OBJECTIVE | Print every line of the material below verbatim, with nothing changed or left out.

(Target position records)
────────────────

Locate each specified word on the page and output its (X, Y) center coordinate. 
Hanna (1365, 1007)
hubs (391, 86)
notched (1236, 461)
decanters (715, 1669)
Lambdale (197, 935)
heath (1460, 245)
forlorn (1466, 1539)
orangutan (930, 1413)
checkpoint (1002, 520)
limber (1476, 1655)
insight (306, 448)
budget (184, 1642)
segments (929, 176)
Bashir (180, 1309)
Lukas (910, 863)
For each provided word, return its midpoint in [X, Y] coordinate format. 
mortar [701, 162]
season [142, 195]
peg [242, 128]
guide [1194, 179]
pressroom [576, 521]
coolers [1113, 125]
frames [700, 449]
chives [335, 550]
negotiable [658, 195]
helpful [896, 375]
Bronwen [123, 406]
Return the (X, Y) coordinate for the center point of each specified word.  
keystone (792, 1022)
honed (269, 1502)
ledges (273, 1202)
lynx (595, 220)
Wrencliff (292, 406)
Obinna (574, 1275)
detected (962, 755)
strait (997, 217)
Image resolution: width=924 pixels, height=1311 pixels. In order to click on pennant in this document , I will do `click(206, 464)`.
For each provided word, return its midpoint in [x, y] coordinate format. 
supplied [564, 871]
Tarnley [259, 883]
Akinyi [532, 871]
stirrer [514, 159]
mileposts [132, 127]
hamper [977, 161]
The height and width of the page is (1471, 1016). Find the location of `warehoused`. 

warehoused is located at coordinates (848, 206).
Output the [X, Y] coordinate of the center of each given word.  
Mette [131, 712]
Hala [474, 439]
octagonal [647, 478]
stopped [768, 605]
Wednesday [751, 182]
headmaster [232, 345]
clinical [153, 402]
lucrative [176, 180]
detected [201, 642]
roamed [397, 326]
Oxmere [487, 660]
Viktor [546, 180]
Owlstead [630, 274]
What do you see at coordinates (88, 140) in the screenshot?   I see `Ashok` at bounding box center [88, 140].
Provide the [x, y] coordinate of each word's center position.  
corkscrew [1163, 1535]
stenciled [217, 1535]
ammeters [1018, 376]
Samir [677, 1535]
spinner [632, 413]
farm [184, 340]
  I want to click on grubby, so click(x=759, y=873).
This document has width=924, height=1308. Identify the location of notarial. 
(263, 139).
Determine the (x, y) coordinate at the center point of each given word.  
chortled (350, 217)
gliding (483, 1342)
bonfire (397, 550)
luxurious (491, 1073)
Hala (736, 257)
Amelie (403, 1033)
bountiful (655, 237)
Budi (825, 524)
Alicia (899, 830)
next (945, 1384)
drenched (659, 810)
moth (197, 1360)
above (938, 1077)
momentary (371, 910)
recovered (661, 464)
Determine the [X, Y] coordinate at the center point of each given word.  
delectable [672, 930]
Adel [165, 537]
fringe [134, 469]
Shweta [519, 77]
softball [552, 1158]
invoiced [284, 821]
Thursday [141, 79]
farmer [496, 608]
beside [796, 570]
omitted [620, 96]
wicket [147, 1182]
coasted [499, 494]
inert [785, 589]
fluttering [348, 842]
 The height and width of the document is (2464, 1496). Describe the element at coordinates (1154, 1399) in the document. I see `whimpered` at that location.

────────────────

TASK RESULT |
Locate each specified word on the page and output its (X, Y) center coordinate. 
Hanna (1365, 1007)
hubs (391, 86)
notched (1236, 461)
decanters (715, 1669)
Lambdale (197, 935)
heath (1460, 245)
forlorn (1466, 1539)
orangutan (930, 1413)
checkpoint (1002, 520)
limber (1476, 1655)
insight (306, 448)
budget (184, 1642)
segments (929, 176)
Bashir (180, 1309)
Lukas (910, 863)
For each provided word, return its midpoint in [X, Y] coordinate format. 
mortar [701, 162]
season [142, 195]
peg [242, 128]
guide [1194, 179]
pressroom [576, 521]
coolers [1113, 125]
frames [700, 449]
chives [335, 550]
negotiable [658, 195]
helpful [896, 375]
Bronwen [123, 406]
Return the (X, Y) coordinate for the center point of each specified word.  
keystone (792, 1022)
honed (269, 1502)
ledges (273, 1202)
lynx (595, 220)
Wrencliff (292, 406)
Obinna (574, 1275)
detected (962, 755)
strait (997, 217)
Image resolution: width=924 pixels, height=1311 pixels. In order to click on pennant in this document , I will do `click(206, 464)`.
For each provided word, return its midpoint in [x, y] coordinate format. 
supplied [564, 871]
Tarnley [259, 883]
Akinyi [532, 871]
stirrer [514, 159]
mileposts [132, 127]
hamper [977, 161]
The height and width of the page is (1471, 1016). Find the location of `warehoused`. 

warehoused is located at coordinates (848, 206).
Output the [X, Y] coordinate of the center of each given word.  
Mette [131, 712]
Hala [474, 439]
octagonal [647, 478]
stopped [768, 605]
Wednesday [751, 182]
headmaster [232, 345]
clinical [153, 402]
lucrative [176, 180]
detected [201, 642]
roamed [397, 326]
Oxmere [487, 660]
Viktor [546, 180]
Owlstead [630, 274]
What do you see at coordinates (88, 140) in the screenshot?   I see `Ashok` at bounding box center [88, 140].
Provide the [x, y] coordinate of each word's center position.  
corkscrew [1163, 1535]
stenciled [217, 1535]
ammeters [1018, 376]
Samir [677, 1535]
spinner [632, 413]
farm [184, 340]
  I want to click on grubby, so click(x=759, y=873).
This document has width=924, height=1308. Identify the location of notarial. 
(263, 139).
Determine the (x, y) coordinate at the center point of each given word.  
chortled (350, 217)
gliding (483, 1342)
bonfire (397, 550)
luxurious (491, 1073)
Hala (736, 257)
Amelie (403, 1033)
bountiful (655, 237)
Budi (825, 524)
Alicia (899, 830)
next (945, 1384)
drenched (659, 810)
moth (197, 1360)
above (938, 1077)
momentary (371, 910)
recovered (661, 464)
Determine the [X, Y] coordinate at the center point of each given word.  
delectable [672, 930]
Adel [165, 537]
fringe [134, 469]
Shweta [519, 77]
softball [552, 1158]
invoiced [284, 821]
Thursday [141, 79]
farmer [496, 608]
beside [796, 570]
omitted [620, 96]
wicket [147, 1182]
coasted [499, 494]
inert [785, 589]
fluttering [348, 842]
 The height and width of the document is (2464, 1496). Describe the element at coordinates (1154, 1399) in the document. I see `whimpered` at that location.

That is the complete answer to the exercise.